(THE INPUT begins)

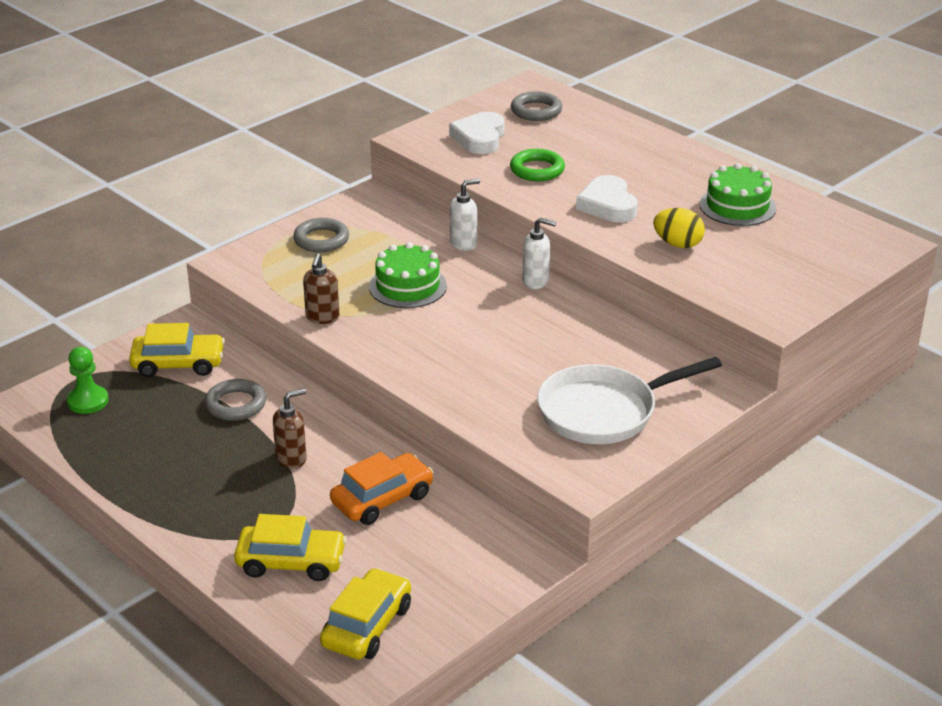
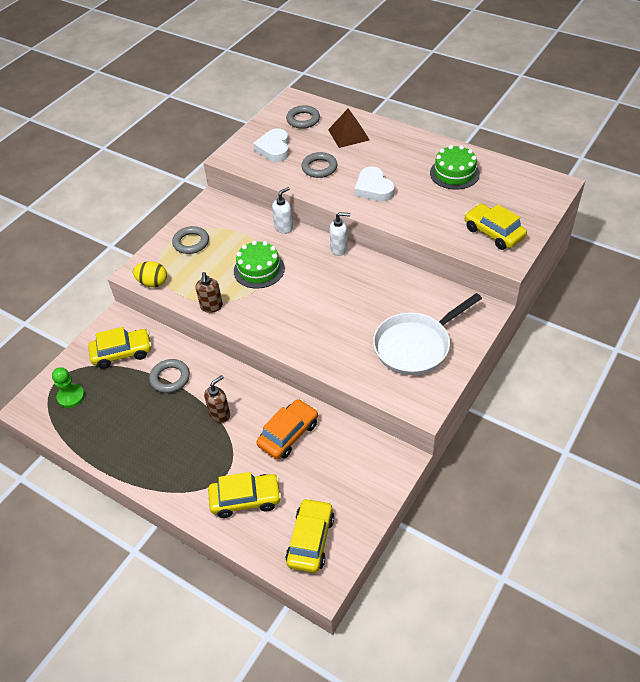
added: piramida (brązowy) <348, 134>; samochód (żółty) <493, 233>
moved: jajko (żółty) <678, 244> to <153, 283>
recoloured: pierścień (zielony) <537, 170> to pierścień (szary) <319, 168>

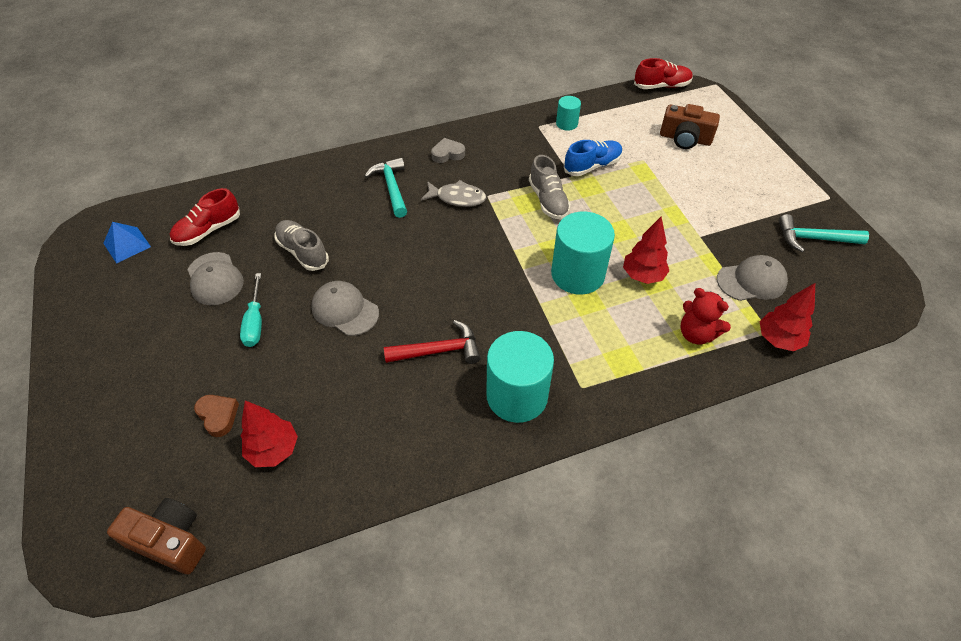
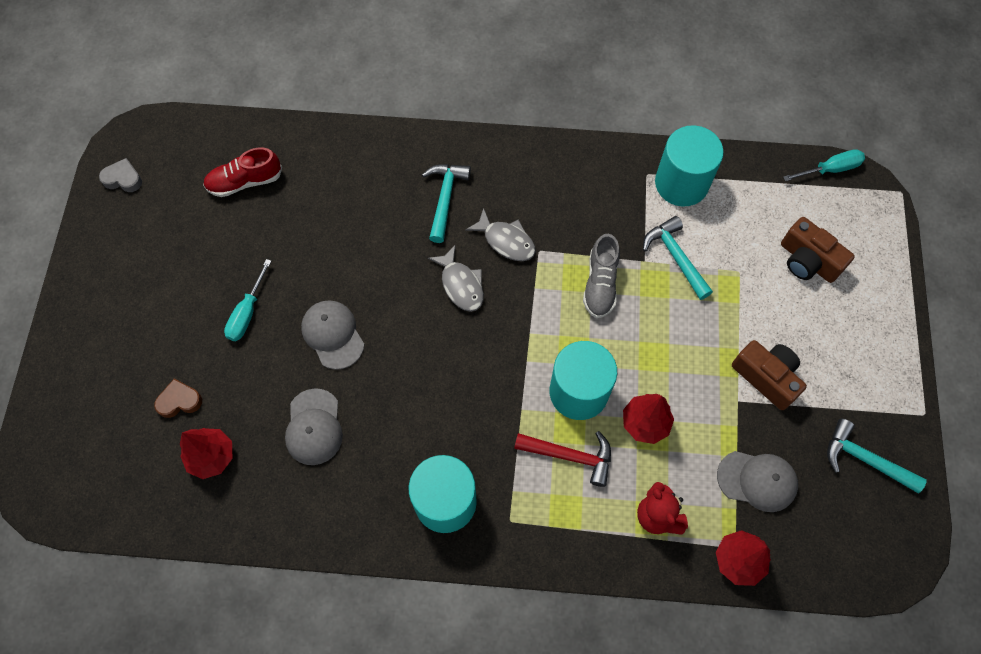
removed: piramida (niebieski) <127, 245>; but (szary) <303, 252>
added: ryba (szary) <461, 284>
moved: serce (szary) <447, 154> to <123, 179>; czapka (szary) <215, 279> to <314, 427>; młotek (czerwony) <439, 350> to <570, 456>; aparat fotograficzny (brązowy) <170, 541> to <766, 377>
replaced: but (niebieski) <592, 166> to młotek (turkusowy) <675, 257>; but (czerwony) <661, 86> to śrubokręt (turkusowy) <830, 169>
turned: serce (brązowy) <218, 416> = <179, 401> 90 degrees counterclockwise
resized: walec (turkusowy) <566, 124> = <681, 183> x2.00

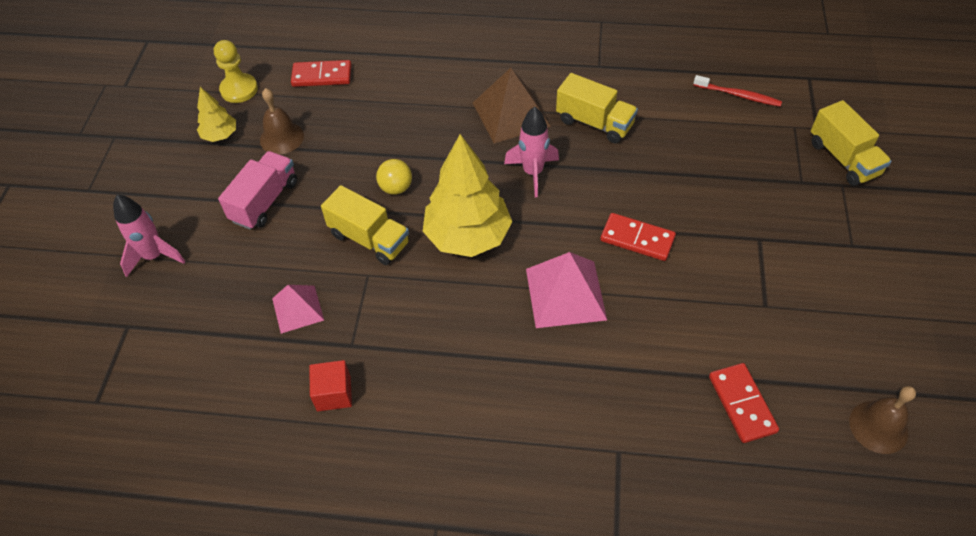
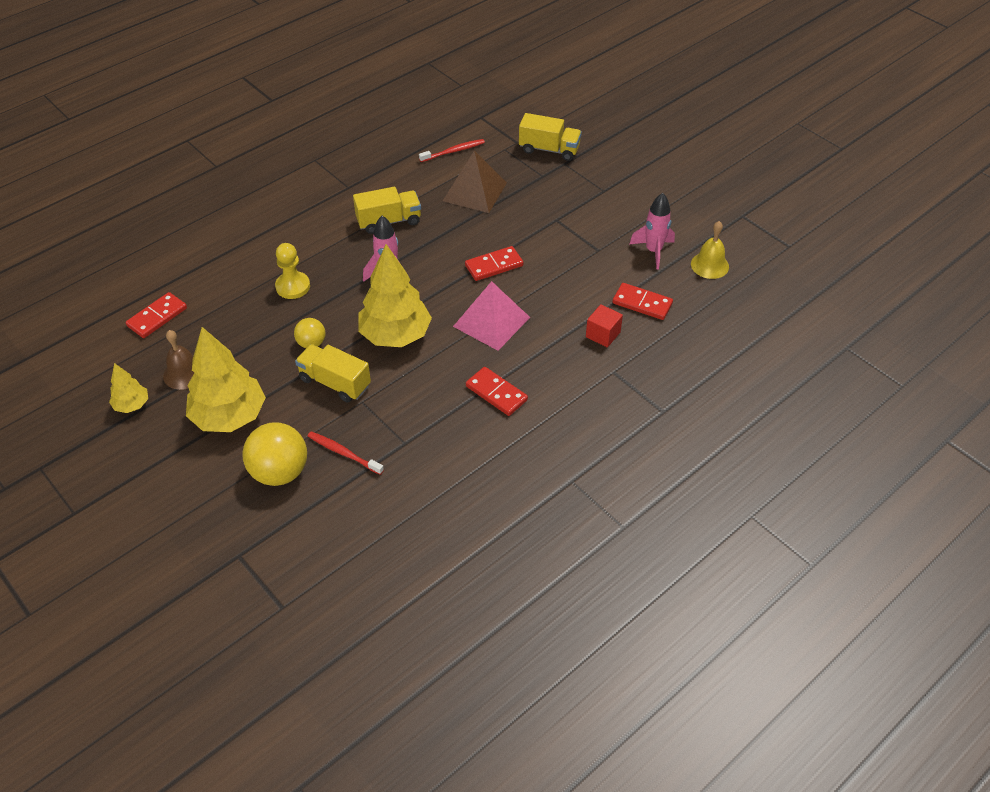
added: piłka (żółty) <280, 472>; kostka domina (czerwony) <496, 393>
moved: pionek (żółty) <239, 89> to <293, 286>; piramida (brązowy) <511, 114> to <474, 191>; sześcian (czerwony) <333, 393> to <603, 334>; rakieta (różowy) <154, 256> to <653, 251>
replaced: ciężarówka (różowy) <265, 201> to drzewko (żółty) <229, 416>; piramida (różowy) <297, 309> to szczoteczka do zębów (czerwony) <343, 453>
recoloured: dzwonek (brązowy) <878, 427> to dzwonek (żółty) <709, 265>
turned: ciężarówka (żółty) <369, 239> = <335, 383> 135 degrees counterclockwise

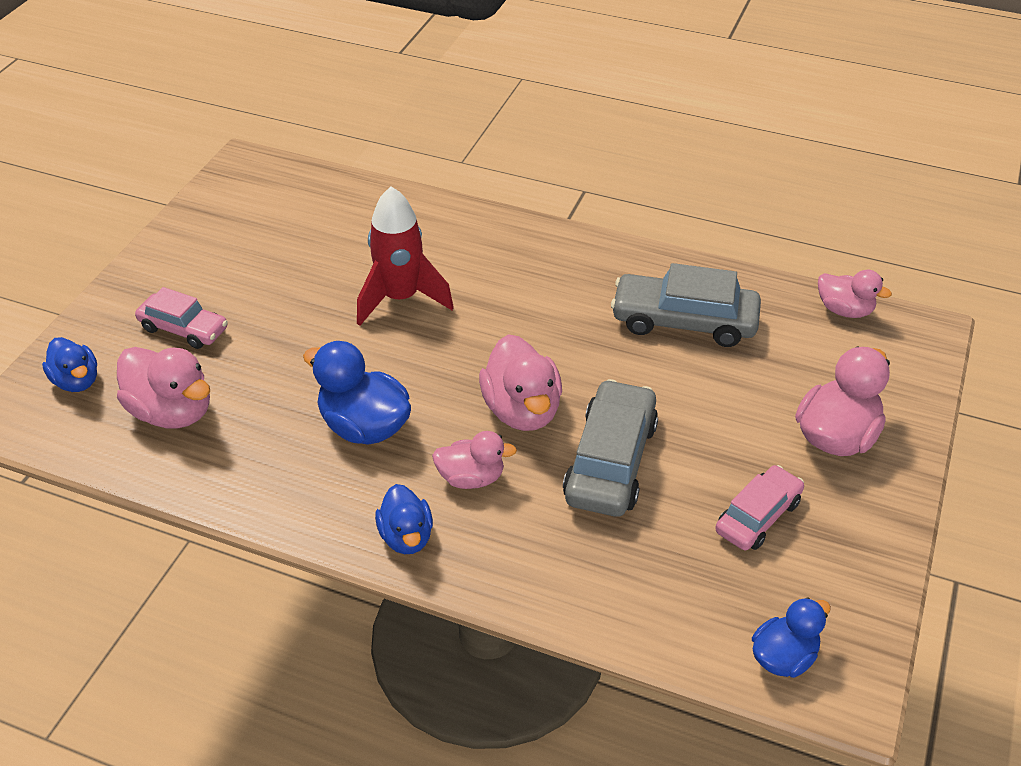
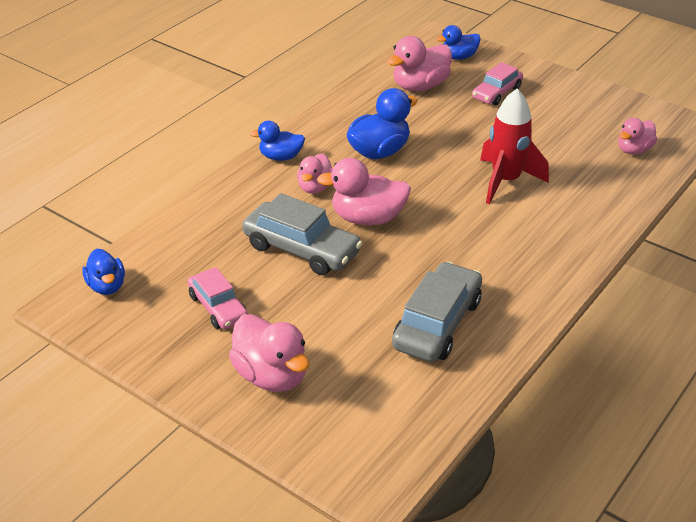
moved: kaczka (różowy) <844, 310> to <634, 150>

(THE INPUT ends)

INSTRUCTIONS TO FOLLOW.
Of the lines above, copy each one that contains the word "serce".

TASK ANSWER.
moved: serce (szary) <447, 154> to <123, 179>; czapka (szary) <215, 279> to <314, 427>; młotek (czerwony) <439, 350> to <570, 456>; aparat fotograficzny (brązowy) <170, 541> to <766, 377>
turned: serce (brązowy) <218, 416> = <179, 401> 90 degrees counterclockwise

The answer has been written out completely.